**What needs to be done**
Print, exactly as they appear in the listing below, the lines from the line with "green gift (291,73)" to the line with "orange house (308,121)", with both end lines kept.

**Task material**

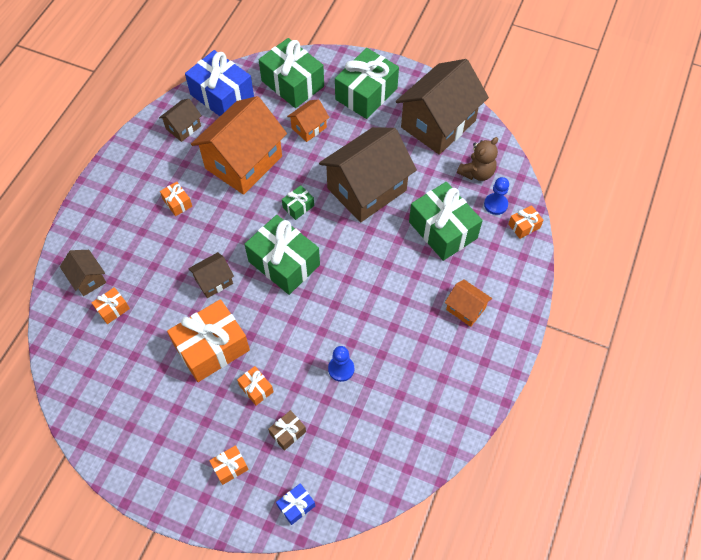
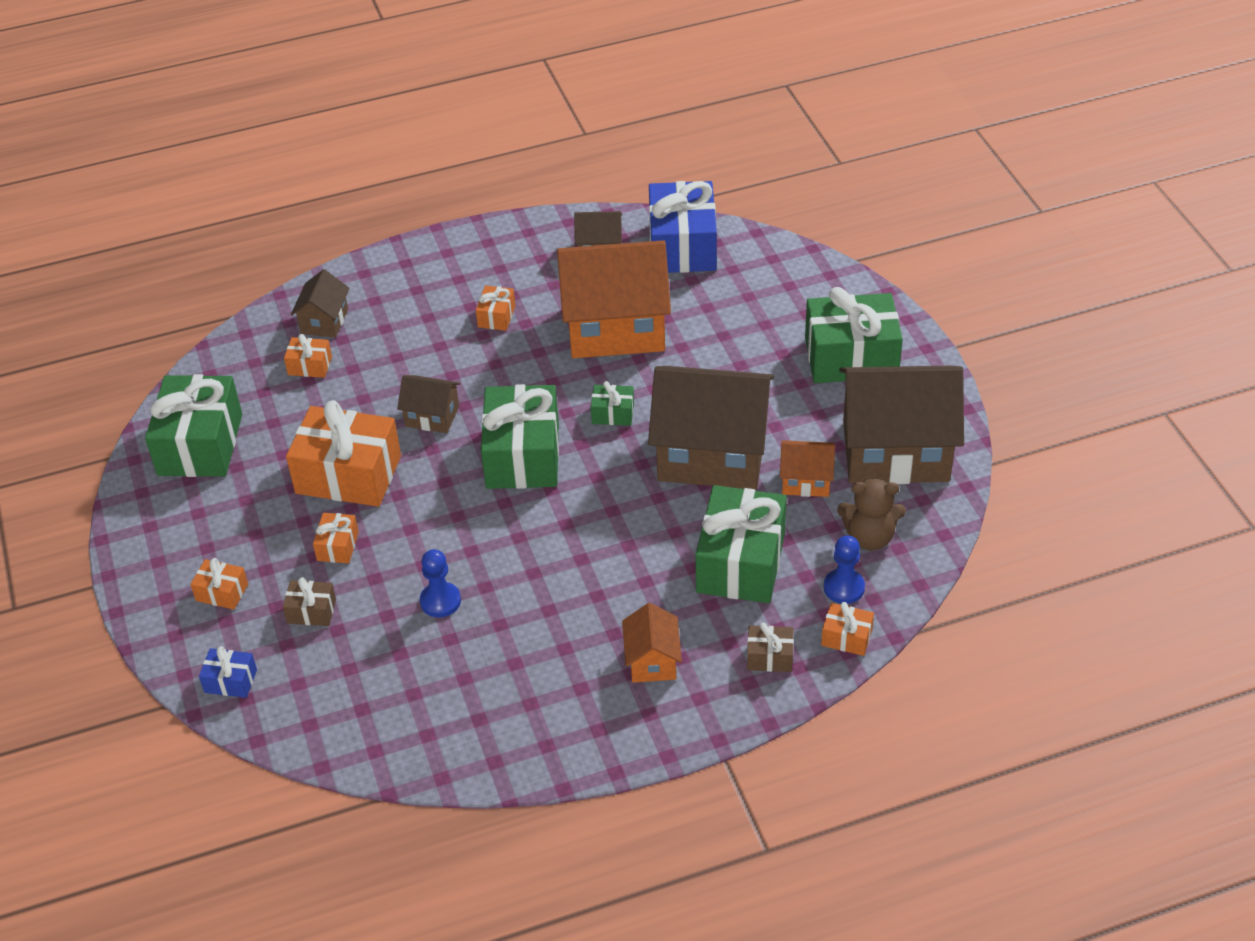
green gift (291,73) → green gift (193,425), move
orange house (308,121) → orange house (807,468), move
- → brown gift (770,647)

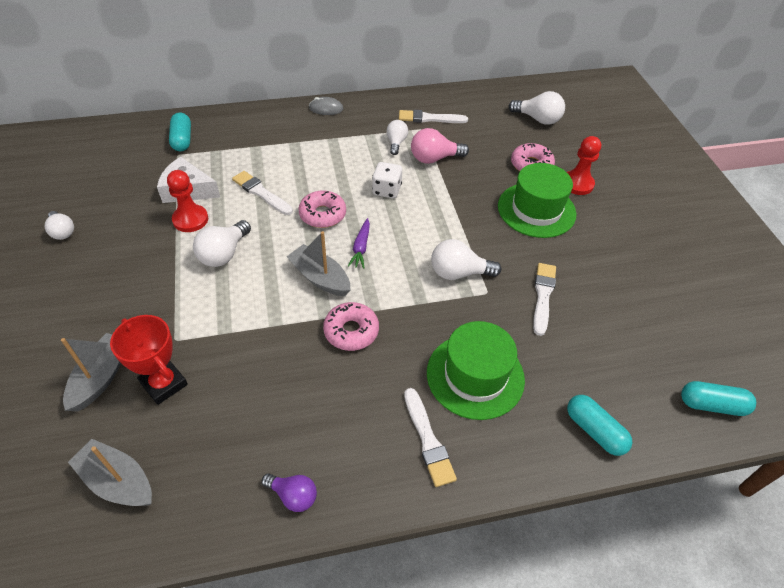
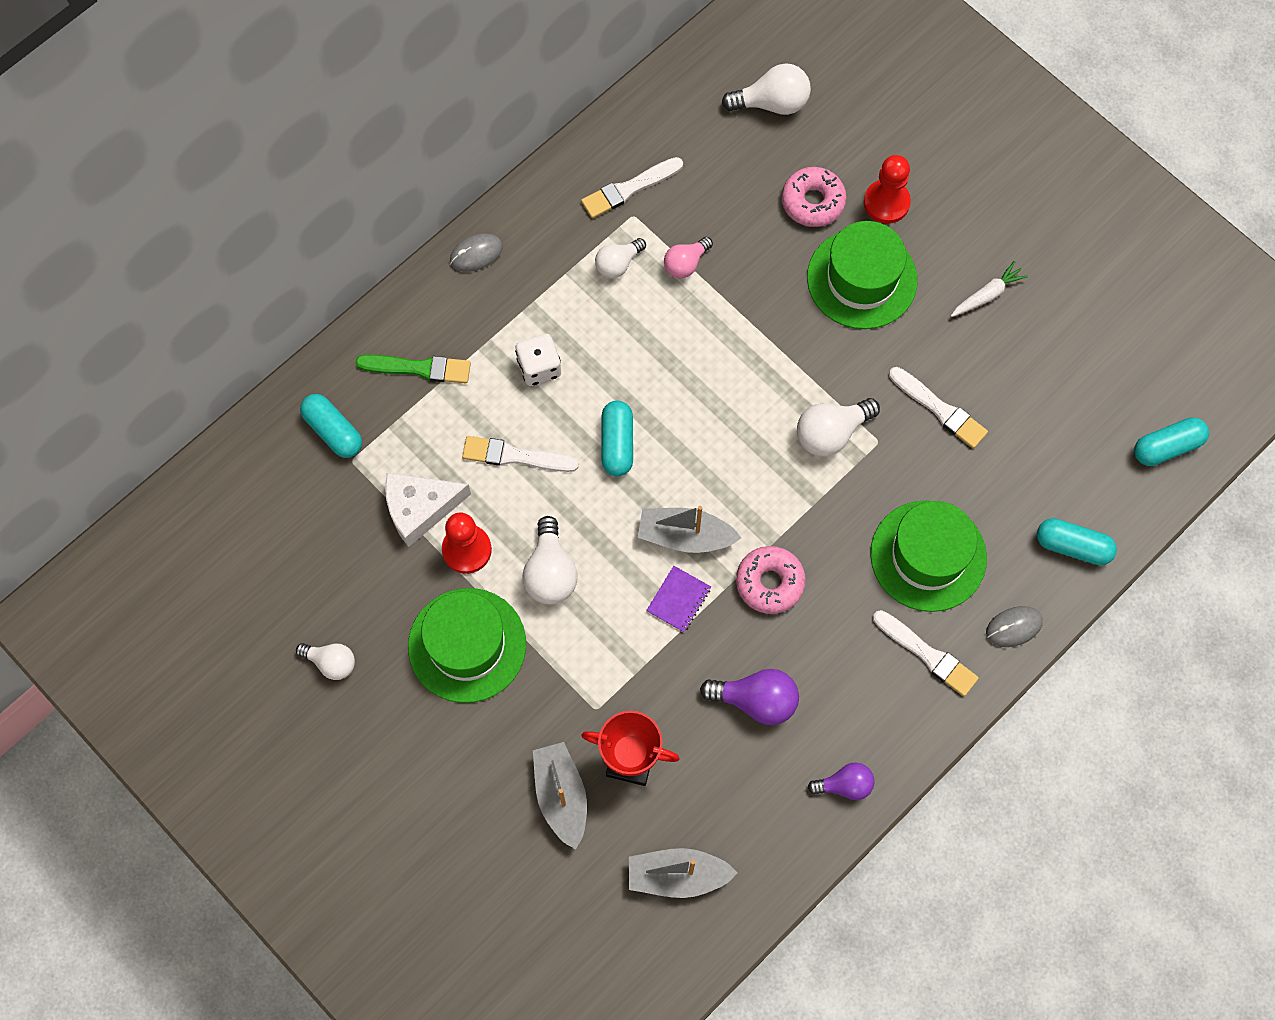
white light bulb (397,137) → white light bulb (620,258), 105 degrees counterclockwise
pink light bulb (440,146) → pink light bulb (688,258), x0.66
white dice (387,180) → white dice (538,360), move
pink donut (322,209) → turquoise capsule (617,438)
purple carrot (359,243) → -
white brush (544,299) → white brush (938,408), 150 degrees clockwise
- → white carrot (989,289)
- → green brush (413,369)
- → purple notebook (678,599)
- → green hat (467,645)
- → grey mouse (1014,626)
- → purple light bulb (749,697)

--

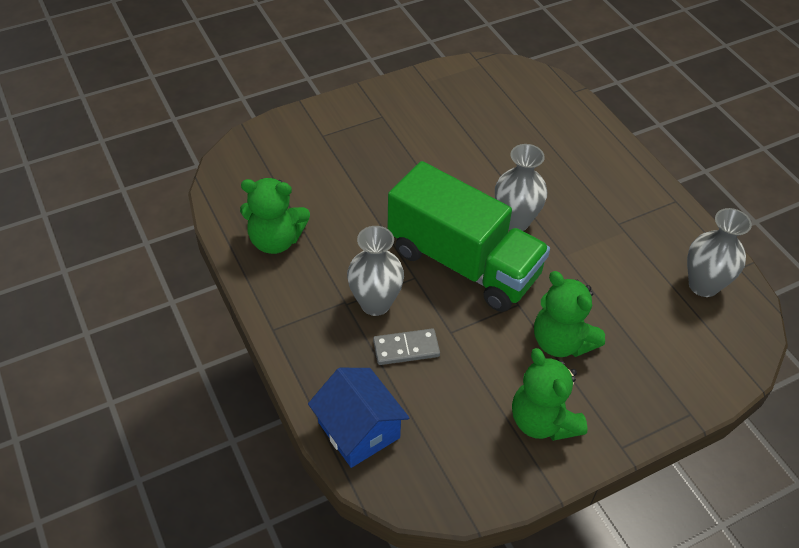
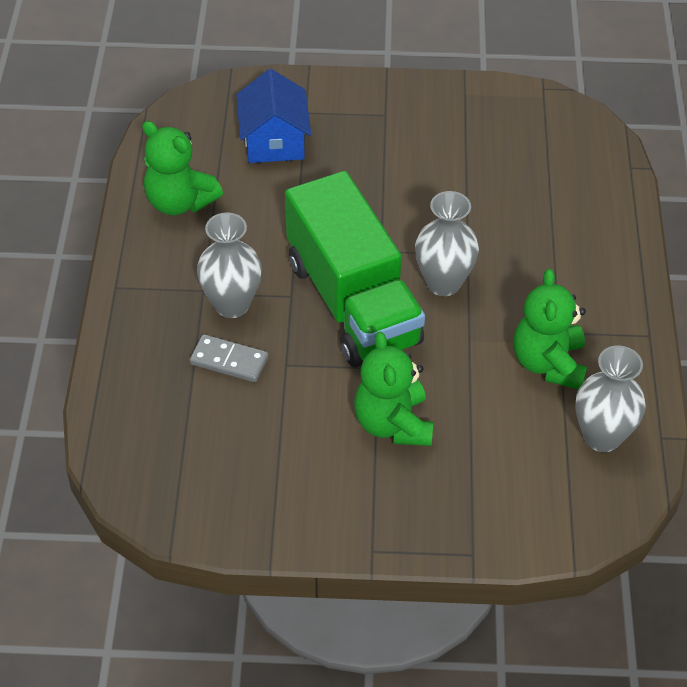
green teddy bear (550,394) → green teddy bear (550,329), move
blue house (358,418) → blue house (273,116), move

**Reply**
green gift (291,73) → green gift (193,425), move
orange house (308,121) → orange house (807,468), move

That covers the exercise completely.